### [WHAT YOU WILL DO]
The records that follow must be repeated verbatim, every one of them.
(GIVEN RECORDS begins)
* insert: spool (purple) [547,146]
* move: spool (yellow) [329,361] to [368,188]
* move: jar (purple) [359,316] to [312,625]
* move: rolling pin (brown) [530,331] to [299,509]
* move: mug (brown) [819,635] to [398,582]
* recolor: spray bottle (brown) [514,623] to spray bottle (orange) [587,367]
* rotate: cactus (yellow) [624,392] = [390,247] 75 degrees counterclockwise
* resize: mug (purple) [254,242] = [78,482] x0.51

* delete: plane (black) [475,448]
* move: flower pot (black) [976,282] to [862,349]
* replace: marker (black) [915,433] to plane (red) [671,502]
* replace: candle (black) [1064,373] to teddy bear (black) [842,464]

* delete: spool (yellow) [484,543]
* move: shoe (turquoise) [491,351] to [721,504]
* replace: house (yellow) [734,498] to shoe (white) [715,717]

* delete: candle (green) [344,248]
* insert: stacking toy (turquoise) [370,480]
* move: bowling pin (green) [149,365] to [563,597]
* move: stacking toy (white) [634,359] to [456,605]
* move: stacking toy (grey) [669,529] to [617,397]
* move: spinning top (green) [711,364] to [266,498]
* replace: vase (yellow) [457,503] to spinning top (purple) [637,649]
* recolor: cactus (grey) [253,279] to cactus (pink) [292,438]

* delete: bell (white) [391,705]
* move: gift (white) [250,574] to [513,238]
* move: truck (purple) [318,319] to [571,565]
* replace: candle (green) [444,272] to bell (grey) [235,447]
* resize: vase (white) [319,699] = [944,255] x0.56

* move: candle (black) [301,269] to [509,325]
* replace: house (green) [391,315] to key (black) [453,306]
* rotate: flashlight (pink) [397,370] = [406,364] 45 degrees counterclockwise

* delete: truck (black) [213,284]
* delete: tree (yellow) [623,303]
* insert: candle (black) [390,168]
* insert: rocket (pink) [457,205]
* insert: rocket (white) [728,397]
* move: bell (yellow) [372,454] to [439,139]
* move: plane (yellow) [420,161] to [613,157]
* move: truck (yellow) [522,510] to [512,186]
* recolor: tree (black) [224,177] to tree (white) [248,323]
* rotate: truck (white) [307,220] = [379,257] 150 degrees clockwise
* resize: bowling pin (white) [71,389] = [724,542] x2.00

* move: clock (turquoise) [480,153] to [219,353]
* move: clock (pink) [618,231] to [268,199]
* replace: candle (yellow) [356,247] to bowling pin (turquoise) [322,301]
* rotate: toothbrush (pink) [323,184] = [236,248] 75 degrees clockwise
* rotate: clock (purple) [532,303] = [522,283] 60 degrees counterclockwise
(GIVEN RECORDS ends)
### [TASK RESPONSE]
* insert: spool (purple) [547,146]
* move: spool (yellow) [329,361] to [368,188]
* move: jar (purple) [359,316] to [312,625]
* move: rolling pin (brown) [530,331] to [299,509]
* move: mug (brown) [819,635] to [398,582]
* recolor: spray bottle (brown) [514,623] to spray bottle (orange) [587,367]
* rotate: cactus (yellow) [624,392] = [390,247] 75 degrees counterclockwise
* resize: mug (purple) [254,242] = [78,482] x0.51

* delete: plane (black) [475,448]
* move: flower pot (black) [976,282] to [862,349]
* replace: marker (black) [915,433] to plane (red) [671,502]
* replace: candle (black) [1064,373] to teddy bear (black) [842,464]

* delete: spool (yellow) [484,543]
* move: shoe (turquoise) [491,351] to [721,504]
* replace: house (yellow) [734,498] to shoe (white) [715,717]

* delete: candle (green) [344,248]
* insert: stacking toy (turquoise) [370,480]
* move: bowling pin (green) [149,365] to [563,597]
* move: stacking toy (white) [634,359] to [456,605]
* move: stacking toy (grey) [669,529] to [617,397]
* move: spinning top (green) [711,364] to [266,498]
* replace: vase (yellow) [457,503] to spinning top (purple) [637,649]
* recolor: cactus (grey) [253,279] to cactus (pink) [292,438]

* delete: bell (white) [391,705]
* move: gift (white) [250,574] to [513,238]
* move: truck (purple) [318,319] to [571,565]
* replace: candle (green) [444,272] to bell (grey) [235,447]
* resize: vase (white) [319,699] = [944,255] x0.56

* move: candle (black) [301,269] to [509,325]
* replace: house (green) [391,315] to key (black) [453,306]
* rotate: flashlight (pink) [397,370] = [406,364] 45 degrees counterclockwise

* delete: truck (black) [213,284]
* delete: tree (yellow) [623,303]
* insert: candle (black) [390,168]
* insert: rocket (pink) [457,205]
* insert: rocket (white) [728,397]
* move: bell (yellow) [372,454] to [439,139]
* move: plane (yellow) [420,161] to [613,157]
* move: truck (yellow) [522,510] to [512,186]
* recolor: tree (black) [224,177] to tree (white) [248,323]
* rotate: truck (white) [307,220] = [379,257] 150 degrees clockwise
* resize: bowling pin (white) [71,389] = [724,542] x2.00

* move: clock (turquoise) [480,153] to [219,353]
* move: clock (pink) [618,231] to [268,199]
* replace: candle (yellow) [356,247] to bowling pin (turquoise) [322,301]
* rotate: toothbrush (pink) [323,184] = [236,248] 75 degrees clockwise
* rotate: clock (purple) [532,303] = [522,283] 60 degrees counterclockwise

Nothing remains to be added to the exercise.